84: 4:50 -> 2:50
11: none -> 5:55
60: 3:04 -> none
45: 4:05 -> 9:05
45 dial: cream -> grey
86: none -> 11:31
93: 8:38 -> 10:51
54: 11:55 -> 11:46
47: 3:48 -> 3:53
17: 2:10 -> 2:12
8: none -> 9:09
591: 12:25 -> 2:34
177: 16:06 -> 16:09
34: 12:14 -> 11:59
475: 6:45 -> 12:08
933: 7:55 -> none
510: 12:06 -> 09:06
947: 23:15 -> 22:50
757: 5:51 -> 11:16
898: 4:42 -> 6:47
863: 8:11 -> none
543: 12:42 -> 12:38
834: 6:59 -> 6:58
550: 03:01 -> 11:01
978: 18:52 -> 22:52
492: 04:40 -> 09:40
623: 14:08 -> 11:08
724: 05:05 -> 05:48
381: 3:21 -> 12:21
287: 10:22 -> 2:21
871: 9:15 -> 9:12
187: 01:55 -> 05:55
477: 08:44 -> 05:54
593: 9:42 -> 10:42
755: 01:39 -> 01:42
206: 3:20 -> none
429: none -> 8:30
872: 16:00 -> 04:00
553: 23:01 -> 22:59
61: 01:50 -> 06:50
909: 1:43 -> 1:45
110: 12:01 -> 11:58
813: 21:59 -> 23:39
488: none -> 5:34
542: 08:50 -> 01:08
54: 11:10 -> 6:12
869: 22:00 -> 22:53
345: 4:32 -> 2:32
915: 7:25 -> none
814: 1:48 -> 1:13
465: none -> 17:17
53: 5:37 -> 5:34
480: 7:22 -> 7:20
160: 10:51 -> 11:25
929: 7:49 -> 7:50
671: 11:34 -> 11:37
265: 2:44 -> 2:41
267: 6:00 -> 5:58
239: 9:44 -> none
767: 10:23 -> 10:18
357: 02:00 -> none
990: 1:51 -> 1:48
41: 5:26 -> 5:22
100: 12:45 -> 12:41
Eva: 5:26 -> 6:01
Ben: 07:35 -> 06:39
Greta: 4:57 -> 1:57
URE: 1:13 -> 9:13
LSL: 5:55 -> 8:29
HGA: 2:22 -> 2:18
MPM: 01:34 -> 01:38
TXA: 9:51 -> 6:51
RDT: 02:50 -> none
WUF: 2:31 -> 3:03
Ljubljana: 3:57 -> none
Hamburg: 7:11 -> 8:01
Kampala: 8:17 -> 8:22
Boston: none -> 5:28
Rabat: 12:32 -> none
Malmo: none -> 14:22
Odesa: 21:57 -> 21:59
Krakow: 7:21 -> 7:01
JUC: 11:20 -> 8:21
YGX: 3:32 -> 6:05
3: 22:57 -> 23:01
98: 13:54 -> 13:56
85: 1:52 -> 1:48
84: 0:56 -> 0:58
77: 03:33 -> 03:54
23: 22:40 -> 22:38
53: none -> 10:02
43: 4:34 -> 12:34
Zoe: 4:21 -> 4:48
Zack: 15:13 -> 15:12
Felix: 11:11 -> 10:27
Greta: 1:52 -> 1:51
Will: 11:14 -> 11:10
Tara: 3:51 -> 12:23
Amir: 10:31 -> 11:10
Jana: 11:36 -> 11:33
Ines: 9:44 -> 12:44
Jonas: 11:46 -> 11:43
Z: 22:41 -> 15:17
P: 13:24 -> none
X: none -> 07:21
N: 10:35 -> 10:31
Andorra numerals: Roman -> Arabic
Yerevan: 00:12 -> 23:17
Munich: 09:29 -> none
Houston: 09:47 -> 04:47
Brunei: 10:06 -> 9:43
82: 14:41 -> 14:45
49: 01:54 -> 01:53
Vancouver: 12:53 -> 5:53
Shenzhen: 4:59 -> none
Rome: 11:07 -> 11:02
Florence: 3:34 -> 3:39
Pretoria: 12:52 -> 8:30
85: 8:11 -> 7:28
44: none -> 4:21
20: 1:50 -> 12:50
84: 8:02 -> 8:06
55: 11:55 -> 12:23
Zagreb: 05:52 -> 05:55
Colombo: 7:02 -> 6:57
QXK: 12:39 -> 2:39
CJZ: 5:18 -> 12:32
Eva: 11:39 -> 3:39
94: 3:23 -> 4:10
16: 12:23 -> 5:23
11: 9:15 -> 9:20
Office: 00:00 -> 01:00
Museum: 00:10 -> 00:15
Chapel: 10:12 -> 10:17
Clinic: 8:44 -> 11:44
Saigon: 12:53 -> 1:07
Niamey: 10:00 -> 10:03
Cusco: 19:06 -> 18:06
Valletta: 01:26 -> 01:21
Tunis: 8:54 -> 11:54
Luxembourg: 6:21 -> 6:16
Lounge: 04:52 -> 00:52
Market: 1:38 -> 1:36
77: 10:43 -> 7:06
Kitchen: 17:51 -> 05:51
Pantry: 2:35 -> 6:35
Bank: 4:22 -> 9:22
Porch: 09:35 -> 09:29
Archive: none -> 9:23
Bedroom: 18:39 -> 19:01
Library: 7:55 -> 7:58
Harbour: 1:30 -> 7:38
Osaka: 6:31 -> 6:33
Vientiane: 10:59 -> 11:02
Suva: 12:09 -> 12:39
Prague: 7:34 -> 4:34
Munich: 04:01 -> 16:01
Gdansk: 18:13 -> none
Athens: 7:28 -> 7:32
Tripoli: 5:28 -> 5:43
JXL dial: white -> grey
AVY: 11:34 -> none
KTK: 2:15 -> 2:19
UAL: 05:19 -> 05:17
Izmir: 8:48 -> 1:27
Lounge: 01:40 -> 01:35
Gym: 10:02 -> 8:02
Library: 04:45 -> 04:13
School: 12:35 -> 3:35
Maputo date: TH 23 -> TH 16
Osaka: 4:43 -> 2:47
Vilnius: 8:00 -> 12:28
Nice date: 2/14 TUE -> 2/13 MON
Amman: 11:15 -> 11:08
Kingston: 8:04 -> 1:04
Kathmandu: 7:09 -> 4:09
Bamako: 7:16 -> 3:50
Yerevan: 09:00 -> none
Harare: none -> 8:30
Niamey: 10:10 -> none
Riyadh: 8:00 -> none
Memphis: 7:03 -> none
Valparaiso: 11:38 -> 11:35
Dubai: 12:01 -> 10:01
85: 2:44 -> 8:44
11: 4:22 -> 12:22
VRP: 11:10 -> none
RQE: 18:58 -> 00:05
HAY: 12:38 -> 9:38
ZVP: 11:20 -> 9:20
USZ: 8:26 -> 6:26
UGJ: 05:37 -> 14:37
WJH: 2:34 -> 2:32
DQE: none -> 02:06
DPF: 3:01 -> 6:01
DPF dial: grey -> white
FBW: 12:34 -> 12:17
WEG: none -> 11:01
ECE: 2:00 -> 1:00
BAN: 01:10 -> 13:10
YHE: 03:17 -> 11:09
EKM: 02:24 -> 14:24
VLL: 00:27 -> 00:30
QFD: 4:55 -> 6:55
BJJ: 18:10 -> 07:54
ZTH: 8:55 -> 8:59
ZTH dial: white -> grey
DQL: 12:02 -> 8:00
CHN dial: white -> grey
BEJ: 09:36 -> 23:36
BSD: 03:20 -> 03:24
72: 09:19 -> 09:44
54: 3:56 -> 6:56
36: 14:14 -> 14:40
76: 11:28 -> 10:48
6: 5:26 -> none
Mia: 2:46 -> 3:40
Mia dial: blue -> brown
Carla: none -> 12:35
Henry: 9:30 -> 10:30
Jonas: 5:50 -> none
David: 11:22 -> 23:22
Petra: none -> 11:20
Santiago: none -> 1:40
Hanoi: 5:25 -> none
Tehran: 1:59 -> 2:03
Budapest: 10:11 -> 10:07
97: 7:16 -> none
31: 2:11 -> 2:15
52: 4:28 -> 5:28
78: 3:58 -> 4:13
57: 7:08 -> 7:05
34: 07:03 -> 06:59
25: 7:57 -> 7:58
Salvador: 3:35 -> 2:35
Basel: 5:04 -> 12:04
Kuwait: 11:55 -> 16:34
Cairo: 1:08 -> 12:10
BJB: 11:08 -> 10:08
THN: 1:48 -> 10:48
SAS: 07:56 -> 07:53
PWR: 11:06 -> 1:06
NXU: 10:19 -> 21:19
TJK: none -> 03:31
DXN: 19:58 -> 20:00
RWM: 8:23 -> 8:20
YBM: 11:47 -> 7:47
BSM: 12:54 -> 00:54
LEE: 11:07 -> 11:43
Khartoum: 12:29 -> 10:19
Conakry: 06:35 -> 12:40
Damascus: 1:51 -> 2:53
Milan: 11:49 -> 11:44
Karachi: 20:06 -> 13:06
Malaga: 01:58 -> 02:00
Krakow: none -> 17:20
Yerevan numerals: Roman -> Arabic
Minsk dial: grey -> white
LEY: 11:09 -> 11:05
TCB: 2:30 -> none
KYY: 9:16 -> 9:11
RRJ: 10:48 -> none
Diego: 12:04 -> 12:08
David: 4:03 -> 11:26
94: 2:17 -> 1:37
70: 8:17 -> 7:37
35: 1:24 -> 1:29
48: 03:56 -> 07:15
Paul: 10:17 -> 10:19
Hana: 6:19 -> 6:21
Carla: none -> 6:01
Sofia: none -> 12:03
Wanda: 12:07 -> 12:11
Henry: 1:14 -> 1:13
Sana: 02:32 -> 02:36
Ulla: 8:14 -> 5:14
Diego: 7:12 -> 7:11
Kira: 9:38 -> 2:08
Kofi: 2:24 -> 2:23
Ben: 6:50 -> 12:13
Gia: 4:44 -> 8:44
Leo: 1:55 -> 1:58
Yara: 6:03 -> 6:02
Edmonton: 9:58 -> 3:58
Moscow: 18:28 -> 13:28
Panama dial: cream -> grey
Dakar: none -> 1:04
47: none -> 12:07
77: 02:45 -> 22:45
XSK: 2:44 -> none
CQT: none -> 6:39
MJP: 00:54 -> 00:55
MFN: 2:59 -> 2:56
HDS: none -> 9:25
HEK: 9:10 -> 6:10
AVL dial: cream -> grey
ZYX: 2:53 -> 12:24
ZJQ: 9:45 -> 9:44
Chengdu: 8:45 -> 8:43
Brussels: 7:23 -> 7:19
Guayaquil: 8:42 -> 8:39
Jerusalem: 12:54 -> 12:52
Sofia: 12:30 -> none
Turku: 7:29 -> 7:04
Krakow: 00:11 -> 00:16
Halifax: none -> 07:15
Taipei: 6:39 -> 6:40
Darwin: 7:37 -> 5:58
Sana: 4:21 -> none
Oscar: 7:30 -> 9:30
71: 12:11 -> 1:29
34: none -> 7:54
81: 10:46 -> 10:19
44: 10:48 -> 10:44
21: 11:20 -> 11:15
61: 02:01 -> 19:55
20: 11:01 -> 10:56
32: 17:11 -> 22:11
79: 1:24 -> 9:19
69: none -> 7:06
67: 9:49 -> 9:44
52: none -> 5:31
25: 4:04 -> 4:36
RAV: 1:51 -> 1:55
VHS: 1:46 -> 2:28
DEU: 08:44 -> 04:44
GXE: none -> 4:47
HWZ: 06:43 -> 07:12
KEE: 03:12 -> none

What to do
Identify every line of the entries that holds the word "Yerevan", and copy each such line. Case counts.

Answer to the task
Yerevan: 00:12 -> 23:17
Yerevan: 09:00 -> none
Yerevan numerals: Roman -> Arabic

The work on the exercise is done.